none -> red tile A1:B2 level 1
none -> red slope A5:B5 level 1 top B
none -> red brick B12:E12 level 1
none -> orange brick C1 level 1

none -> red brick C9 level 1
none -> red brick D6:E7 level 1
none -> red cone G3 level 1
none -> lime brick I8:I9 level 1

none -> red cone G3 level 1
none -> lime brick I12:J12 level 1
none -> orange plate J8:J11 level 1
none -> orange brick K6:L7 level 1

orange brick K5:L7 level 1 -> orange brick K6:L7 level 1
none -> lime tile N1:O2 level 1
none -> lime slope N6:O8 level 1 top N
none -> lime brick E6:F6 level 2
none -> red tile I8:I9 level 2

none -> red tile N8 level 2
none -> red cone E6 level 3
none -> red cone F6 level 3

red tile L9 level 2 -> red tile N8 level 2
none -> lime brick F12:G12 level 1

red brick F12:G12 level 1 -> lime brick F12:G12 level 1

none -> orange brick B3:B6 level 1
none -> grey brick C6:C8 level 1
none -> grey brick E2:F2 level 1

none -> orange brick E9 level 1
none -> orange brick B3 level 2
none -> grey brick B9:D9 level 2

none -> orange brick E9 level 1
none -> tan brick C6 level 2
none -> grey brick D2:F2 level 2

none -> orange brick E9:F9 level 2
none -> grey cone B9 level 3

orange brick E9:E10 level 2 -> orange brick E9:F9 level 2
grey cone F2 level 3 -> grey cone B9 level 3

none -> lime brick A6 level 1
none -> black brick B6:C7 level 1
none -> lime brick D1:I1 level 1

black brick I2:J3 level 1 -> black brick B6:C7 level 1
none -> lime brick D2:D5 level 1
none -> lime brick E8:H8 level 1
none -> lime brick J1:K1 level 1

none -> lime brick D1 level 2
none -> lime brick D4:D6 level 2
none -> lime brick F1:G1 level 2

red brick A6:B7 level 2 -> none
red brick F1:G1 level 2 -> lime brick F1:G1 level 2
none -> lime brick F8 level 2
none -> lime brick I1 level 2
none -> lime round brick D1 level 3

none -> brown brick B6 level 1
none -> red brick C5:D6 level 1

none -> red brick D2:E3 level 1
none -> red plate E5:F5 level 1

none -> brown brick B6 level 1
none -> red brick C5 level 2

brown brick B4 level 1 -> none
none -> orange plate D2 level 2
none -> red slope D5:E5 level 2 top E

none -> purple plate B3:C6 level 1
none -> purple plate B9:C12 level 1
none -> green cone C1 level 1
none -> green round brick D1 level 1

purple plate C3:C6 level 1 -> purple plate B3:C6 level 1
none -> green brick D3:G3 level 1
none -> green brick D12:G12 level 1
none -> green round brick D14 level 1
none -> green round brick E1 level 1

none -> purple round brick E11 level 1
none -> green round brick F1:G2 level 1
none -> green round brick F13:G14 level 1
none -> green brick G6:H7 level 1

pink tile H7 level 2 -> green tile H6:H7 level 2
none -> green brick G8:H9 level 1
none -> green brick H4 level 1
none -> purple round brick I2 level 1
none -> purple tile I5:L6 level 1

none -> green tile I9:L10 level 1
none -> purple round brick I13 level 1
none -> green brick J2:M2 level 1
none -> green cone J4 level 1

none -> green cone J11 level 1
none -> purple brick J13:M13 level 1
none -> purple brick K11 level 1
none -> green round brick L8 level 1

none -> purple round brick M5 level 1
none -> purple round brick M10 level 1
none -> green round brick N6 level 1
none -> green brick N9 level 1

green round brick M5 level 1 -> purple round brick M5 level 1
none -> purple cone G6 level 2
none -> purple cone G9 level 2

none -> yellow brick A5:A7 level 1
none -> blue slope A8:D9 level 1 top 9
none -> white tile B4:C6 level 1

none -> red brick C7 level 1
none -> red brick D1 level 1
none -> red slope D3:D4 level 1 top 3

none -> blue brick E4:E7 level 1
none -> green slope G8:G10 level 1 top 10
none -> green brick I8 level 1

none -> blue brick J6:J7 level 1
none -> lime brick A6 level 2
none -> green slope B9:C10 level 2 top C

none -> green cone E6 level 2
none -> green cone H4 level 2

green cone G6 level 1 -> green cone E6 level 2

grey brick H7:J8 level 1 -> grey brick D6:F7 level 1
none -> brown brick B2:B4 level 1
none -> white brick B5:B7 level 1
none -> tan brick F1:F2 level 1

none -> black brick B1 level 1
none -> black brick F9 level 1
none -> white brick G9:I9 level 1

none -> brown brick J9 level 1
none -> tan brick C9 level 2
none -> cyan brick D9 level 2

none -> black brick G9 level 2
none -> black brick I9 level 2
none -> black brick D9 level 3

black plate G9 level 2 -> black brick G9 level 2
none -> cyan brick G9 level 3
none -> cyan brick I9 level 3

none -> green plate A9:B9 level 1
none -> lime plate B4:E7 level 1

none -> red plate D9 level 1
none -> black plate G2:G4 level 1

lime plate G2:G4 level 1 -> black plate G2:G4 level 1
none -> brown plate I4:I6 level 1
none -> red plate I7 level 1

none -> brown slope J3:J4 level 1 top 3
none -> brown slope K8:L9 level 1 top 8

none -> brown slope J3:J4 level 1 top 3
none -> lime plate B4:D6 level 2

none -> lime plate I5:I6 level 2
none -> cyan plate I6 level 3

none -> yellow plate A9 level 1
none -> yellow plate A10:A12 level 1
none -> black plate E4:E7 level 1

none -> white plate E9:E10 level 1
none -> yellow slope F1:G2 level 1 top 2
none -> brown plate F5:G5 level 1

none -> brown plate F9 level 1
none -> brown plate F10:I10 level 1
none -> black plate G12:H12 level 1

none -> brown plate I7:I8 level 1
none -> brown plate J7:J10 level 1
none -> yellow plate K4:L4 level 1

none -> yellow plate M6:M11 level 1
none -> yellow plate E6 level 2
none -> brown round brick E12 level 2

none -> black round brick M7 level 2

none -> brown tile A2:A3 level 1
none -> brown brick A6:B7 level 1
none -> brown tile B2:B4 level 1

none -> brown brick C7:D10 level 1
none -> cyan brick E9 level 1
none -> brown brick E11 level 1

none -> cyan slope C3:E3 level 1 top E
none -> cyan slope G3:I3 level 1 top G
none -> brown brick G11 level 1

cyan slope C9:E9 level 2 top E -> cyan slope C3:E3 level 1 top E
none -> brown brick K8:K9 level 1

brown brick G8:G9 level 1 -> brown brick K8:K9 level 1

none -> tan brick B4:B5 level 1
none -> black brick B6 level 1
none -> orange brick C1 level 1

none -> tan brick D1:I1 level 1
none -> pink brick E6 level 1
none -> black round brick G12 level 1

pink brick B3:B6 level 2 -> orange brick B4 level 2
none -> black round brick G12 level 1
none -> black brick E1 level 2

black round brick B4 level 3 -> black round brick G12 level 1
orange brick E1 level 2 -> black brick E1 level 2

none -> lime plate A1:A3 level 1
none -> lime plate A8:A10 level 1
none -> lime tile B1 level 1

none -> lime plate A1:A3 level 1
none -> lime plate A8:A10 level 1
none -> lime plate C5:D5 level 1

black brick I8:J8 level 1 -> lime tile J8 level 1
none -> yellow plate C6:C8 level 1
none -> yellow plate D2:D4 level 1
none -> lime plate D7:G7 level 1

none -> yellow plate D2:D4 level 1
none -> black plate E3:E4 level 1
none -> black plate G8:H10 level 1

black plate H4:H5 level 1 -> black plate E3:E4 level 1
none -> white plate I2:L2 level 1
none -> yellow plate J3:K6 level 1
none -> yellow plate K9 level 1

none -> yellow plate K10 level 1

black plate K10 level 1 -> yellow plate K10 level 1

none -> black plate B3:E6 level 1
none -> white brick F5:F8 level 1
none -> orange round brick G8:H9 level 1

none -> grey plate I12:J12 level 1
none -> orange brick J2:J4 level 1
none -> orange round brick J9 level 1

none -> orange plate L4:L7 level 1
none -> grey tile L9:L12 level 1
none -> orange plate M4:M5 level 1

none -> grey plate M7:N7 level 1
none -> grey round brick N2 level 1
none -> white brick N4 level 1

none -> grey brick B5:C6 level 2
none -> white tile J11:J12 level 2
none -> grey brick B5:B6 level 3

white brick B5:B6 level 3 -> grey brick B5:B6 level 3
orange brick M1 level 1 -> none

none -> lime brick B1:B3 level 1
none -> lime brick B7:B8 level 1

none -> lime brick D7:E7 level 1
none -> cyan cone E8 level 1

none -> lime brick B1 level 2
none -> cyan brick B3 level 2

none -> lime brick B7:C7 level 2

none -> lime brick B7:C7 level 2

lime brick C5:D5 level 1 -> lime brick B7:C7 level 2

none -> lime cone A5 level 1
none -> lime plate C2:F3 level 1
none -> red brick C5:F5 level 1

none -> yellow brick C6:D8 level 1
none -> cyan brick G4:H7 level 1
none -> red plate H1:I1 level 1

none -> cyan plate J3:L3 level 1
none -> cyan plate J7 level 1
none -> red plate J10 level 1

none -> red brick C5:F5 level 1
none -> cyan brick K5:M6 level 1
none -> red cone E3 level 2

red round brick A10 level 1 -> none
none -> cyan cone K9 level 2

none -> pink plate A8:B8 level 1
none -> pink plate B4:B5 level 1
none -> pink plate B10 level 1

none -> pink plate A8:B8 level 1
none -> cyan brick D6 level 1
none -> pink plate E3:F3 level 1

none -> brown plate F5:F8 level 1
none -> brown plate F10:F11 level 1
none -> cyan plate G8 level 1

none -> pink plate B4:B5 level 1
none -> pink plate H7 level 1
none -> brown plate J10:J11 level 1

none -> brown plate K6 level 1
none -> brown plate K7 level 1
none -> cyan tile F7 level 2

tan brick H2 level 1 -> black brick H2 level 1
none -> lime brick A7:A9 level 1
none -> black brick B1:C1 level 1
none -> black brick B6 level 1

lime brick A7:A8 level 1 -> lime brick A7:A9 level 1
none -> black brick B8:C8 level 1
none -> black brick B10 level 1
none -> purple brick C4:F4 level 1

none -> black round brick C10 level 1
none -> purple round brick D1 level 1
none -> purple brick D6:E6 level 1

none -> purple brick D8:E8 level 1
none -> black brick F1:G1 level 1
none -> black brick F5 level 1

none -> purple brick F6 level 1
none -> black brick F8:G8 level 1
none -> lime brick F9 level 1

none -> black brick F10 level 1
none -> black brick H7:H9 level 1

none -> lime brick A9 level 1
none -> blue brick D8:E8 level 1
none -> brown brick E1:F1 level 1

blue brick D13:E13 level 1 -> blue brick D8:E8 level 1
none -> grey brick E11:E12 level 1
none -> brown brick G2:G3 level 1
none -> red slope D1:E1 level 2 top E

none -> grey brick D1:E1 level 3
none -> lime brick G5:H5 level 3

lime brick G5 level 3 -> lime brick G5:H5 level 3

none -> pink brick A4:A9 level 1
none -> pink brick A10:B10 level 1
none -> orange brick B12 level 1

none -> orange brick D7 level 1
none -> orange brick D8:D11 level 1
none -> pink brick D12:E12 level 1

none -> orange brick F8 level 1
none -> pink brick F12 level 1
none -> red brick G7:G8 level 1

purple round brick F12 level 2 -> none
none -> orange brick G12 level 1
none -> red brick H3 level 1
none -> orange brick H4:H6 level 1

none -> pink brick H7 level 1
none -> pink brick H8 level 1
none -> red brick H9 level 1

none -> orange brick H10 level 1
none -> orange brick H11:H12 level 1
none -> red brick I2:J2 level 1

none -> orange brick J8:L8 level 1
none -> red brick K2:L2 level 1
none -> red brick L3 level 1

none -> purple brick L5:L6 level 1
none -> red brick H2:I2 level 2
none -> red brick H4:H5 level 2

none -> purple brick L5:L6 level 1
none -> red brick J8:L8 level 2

Problem to work on
Nothing beyond the line that contains "brown brick B4 level 1 -> none" belongs in the answer; reproduce the entries exactly from their first line through it.

Reply to the task
none -> red tile A1:B2 level 1
none -> red slope A5:B5 level 1 top B
none -> red brick B12:E12 level 1
none -> orange brick C1 level 1

none -> red brick C9 level 1
none -> red brick D6:E7 level 1
none -> red cone G3 level 1
none -> lime brick I8:I9 level 1

none -> red cone G3 level 1
none -> lime brick I12:J12 level 1
none -> orange plate J8:J11 level 1
none -> orange brick K6:L7 level 1

orange brick K5:L7 level 1 -> orange brick K6:L7 level 1
none -> lime tile N1:O2 level 1
none -> lime slope N6:O8 level 1 top N
none -> lime brick E6:F6 level 2
none -> red tile I8:I9 level 2

none -> red tile N8 level 2
none -> red cone E6 level 3
none -> red cone F6 level 3

red tile L9 level 2 -> red tile N8 level 2
none -> lime brick F12:G12 level 1

red brick F12:G12 level 1 -> lime brick F12:G12 level 1

none -> orange brick B3:B6 level 1
none -> grey brick C6:C8 level 1
none -> grey brick E2:F2 level 1

none -> orange brick E9 level 1
none -> orange brick B3 level 2
none -> grey brick B9:D9 level 2

none -> orange brick E9 level 1
none -> tan brick C6 level 2
none -> grey brick D2:F2 level 2

none -> orange brick E9:F9 level 2
none -> grey cone B9 level 3

orange brick E9:E10 level 2 -> orange brick E9:F9 level 2
grey cone F2 level 3 -> grey cone B9 level 3

none -> lime brick A6 level 1
none -> black brick B6:C7 level 1
none -> lime brick D1:I1 level 1

black brick I2:J3 level 1 -> black brick B6:C7 level 1
none -> lime brick D2:D5 level 1
none -> lime brick E8:H8 level 1
none -> lime brick J1:K1 level 1

none -> lime brick D1 level 2
none -> lime brick D4:D6 level 2
none -> lime brick F1:G1 level 2

red brick A6:B7 level 2 -> none
red brick F1:G1 level 2 -> lime brick F1:G1 level 2
none -> lime brick F8 level 2
none -> lime brick I1 level 2
none -> lime round brick D1 level 3

none -> brown brick B6 level 1
none -> red brick C5:D6 level 1

none -> red brick D2:E3 level 1
none -> red plate E5:F5 level 1

none -> brown brick B6 level 1
none -> red brick C5 level 2

brown brick B4 level 1 -> none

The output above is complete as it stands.